Start of DATA SHOWN
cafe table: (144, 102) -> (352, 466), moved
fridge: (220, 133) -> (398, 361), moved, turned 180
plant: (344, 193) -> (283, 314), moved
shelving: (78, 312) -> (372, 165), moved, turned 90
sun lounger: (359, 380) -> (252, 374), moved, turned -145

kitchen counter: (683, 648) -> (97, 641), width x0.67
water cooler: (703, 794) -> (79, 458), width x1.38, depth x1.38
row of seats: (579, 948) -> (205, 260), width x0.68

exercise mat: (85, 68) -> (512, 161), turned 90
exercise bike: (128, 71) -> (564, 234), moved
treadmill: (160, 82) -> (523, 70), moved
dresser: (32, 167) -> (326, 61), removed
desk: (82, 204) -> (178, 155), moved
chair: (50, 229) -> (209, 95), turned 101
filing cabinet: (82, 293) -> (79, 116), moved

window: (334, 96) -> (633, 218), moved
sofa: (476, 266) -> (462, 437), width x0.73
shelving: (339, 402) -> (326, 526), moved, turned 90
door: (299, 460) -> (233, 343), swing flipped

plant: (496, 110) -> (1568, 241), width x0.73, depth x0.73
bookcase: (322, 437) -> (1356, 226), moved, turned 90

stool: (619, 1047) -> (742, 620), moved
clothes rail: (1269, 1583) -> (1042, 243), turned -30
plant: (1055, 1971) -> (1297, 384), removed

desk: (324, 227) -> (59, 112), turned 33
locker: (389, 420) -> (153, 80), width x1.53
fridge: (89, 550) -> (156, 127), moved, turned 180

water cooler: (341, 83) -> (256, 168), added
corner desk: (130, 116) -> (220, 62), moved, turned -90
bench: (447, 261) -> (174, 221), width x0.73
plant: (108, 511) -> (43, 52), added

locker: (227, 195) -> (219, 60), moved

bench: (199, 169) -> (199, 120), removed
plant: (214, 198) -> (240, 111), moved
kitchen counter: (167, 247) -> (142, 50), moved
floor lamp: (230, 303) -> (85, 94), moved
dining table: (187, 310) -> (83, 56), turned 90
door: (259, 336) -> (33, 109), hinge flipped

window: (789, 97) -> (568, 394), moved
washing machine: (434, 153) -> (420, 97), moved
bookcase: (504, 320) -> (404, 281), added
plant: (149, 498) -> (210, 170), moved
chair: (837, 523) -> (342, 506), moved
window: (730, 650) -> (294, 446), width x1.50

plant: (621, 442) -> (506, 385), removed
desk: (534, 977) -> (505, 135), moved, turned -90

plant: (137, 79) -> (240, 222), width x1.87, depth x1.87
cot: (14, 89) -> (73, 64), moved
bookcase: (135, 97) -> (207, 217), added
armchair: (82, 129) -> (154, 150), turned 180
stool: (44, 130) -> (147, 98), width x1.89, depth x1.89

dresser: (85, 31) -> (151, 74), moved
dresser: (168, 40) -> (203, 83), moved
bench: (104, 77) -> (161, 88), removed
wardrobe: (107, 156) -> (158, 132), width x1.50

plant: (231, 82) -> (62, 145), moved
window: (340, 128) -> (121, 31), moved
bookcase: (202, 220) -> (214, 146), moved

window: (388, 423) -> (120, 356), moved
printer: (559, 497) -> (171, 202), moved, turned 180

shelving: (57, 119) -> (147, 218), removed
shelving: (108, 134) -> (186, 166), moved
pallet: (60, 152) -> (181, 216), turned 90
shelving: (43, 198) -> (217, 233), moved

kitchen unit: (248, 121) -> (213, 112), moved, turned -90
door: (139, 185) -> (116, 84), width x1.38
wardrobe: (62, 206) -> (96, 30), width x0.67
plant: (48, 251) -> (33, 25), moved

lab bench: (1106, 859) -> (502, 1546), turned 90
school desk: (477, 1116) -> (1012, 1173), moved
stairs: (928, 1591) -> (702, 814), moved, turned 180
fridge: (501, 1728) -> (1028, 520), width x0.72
End of DATA SHOWN
● **ABOUT THIS EXERCISE**
Print the entries exactly.

● **WRITTEN RESPONSE**
cafe table: (144, 102) -> (352, 466), moved
fridge: (220, 133) -> (398, 361), moved, turned 180
plant: (344, 193) -> (283, 314), moved
shelving: (78, 312) -> (372, 165), moved, turned 90
sun lounger: (359, 380) -> (252, 374), moved, turned -145

kitchen counter: (683, 648) -> (97, 641), width x0.67
water cooler: (703, 794) -> (79, 458), width x1.38, depth x1.38
row of seats: (579, 948) -> (205, 260), width x0.68

exercise mat: (85, 68) -> (512, 161), turned 90
exercise bike: (128, 71) -> (564, 234), moved
treadmill: (160, 82) -> (523, 70), moved
dresser: (32, 167) -> (326, 61), removed
desk: (82, 204) -> (178, 155), moved
chair: (50, 229) -> (209, 95), turned 101
filing cabinet: (82, 293) -> (79, 116), moved

window: (334, 96) -> (633, 218), moved
sofa: (476, 266) -> (462, 437), width x0.73
shelving: (339, 402) -> (326, 526), moved, turned 90
door: (299, 460) -> (233, 343), swing flipped

plant: (496, 110) -> (1568, 241), width x0.73, depth x0.73
bookcase: (322, 437) -> (1356, 226), moved, turned 90

stool: (619, 1047) -> (742, 620), moved
clothes rail: (1269, 1583) -> (1042, 243), turned -30
plant: (1055, 1971) -> (1297, 384), removed

desk: (324, 227) -> (59, 112), turned 33
locker: (389, 420) -> (153, 80), width x1.53
fridge: (89, 550) -> (156, 127), moved, turned 180

water cooler: (341, 83) -> (256, 168), added
corner desk: (130, 116) -> (220, 62), moved, turned -90
bench: (447, 261) -> (174, 221), width x0.73
plant: (108, 511) -> (43, 52), added

locker: (227, 195) -> (219, 60), moved

bench: (199, 169) -> (199, 120), removed
plant: (214, 198) -> (240, 111), moved
kitchen counter: (167, 247) -> (142, 50), moved
floor lamp: (230, 303) -> (85, 94), moved
dining table: (187, 310) -> (83, 56), turned 90
door: (259, 336) -> (33, 109), hinge flipped

window: (789, 97) -> (568, 394), moved
washing machine: (434, 153) -> (420, 97), moved
bookcase: (504, 320) -> (404, 281), added
plant: (149, 498) -> (210, 170), moved
chair: (837, 523) -> (342, 506), moved
window: (730, 650) -> (294, 446), width x1.50

plant: (621, 442) -> (506, 385), removed
desk: (534, 977) -> (505, 135), moved, turned -90

plant: (137, 79) -> (240, 222), width x1.87, depth x1.87
cot: (14, 89) -> (73, 64), moved
bookcase: (135, 97) -> (207, 217), added
armchair: (82, 129) -> (154, 150), turned 180
stool: (44, 130) -> (147, 98), width x1.89, depth x1.89

dresser: (85, 31) -> (151, 74), moved
dresser: (168, 40) -> (203, 83), moved
bench: (104, 77) -> (161, 88), removed
wardrobe: (107, 156) -> (158, 132), width x1.50

plant: (231, 82) -> (62, 145), moved
window: (340, 128) -> (121, 31), moved
bookcase: (202, 220) -> (214, 146), moved

window: (388, 423) -> (120, 356), moved
printer: (559, 497) -> (171, 202), moved, turned 180

shelving: (57, 119) -> (147, 218), removed
shelving: (108, 134) -> (186, 166), moved
pallet: (60, 152) -> (181, 216), turned 90
shelving: (43, 198) -> (217, 233), moved

kitchen unit: (248, 121) -> (213, 112), moved, turned -90
door: (139, 185) -> (116, 84), width x1.38
wardrobe: (62, 206) -> (96, 30), width x0.67
plant: (48, 251) -> (33, 25), moved

lab bench: (1106, 859) -> (502, 1546), turned 90
school desk: (477, 1116) -> (1012, 1173), moved
stairs: (928, 1591) -> (702, 814), moved, turned 180
fridge: (501, 1728) -> (1028, 520), width x0.72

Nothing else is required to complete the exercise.